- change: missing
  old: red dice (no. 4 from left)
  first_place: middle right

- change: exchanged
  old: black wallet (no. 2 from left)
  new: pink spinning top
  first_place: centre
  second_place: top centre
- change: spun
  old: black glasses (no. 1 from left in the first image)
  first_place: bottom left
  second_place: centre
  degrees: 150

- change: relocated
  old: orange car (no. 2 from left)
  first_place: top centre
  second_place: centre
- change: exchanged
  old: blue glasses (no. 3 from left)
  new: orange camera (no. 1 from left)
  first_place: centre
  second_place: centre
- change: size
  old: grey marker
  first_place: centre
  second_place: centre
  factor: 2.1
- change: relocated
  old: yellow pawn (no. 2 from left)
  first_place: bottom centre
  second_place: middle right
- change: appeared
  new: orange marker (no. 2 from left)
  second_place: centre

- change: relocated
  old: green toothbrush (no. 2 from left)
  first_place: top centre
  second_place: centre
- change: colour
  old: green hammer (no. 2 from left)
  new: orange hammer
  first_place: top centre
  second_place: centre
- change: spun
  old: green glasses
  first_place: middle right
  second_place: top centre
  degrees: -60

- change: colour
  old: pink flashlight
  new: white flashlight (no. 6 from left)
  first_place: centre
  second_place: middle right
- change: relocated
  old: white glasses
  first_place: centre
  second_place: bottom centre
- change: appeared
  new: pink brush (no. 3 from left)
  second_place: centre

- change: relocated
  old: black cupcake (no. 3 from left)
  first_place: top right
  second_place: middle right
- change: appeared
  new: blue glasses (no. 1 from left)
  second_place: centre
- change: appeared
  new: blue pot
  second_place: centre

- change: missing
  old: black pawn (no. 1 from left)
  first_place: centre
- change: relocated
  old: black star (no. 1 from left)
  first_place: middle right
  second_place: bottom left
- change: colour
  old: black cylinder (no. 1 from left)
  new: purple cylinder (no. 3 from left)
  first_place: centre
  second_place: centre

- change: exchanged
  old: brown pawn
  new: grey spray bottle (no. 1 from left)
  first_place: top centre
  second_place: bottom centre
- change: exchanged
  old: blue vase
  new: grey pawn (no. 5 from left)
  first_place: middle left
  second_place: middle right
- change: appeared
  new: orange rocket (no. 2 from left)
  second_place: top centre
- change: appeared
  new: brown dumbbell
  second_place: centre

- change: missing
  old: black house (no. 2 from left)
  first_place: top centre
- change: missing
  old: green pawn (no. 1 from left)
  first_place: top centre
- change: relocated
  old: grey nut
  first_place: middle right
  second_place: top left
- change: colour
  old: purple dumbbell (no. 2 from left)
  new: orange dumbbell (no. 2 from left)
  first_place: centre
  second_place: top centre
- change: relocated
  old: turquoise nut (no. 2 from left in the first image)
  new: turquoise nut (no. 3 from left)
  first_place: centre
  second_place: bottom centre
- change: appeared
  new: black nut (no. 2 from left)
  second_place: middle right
_ _ _
▸ **Exercise aim**: Copy every line of the records above that contains "pink".

▸ **Task response**:
  new: pink spinning top
  old: pink flashlight
  new: pink brush (no. 3 from left)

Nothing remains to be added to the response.